======== Data ========

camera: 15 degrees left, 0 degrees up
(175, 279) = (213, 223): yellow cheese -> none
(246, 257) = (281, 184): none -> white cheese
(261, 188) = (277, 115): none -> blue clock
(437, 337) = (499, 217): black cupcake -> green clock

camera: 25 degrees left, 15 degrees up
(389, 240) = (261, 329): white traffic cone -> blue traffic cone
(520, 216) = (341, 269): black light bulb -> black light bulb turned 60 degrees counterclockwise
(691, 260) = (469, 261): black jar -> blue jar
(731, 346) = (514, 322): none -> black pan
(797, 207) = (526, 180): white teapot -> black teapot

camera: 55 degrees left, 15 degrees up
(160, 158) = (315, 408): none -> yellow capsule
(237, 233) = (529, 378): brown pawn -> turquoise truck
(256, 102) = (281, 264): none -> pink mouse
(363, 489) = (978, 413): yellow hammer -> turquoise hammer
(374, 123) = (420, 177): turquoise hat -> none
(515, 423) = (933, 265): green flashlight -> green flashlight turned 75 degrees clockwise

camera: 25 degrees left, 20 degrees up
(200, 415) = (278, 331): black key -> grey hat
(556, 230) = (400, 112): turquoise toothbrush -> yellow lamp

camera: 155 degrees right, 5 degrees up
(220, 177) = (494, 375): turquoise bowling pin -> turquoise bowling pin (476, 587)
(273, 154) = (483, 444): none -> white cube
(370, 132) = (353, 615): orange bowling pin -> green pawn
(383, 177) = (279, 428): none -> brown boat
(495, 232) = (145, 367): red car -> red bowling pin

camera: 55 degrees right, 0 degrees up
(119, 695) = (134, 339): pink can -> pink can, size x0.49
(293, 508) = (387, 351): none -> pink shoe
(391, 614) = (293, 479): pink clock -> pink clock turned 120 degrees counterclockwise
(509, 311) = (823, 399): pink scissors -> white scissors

========

* **Work to be completed**: Nothing but the lines from the one with "(391, 614) = (293, 479): pink" through the final line of the data above should be output, exactly as written.

* **Written reply**:
(391, 614) = (293, 479): pink clock -> pink clock turned 120 degrees counterclockwise
(509, 311) = (823, 399): pink scissors -> white scissors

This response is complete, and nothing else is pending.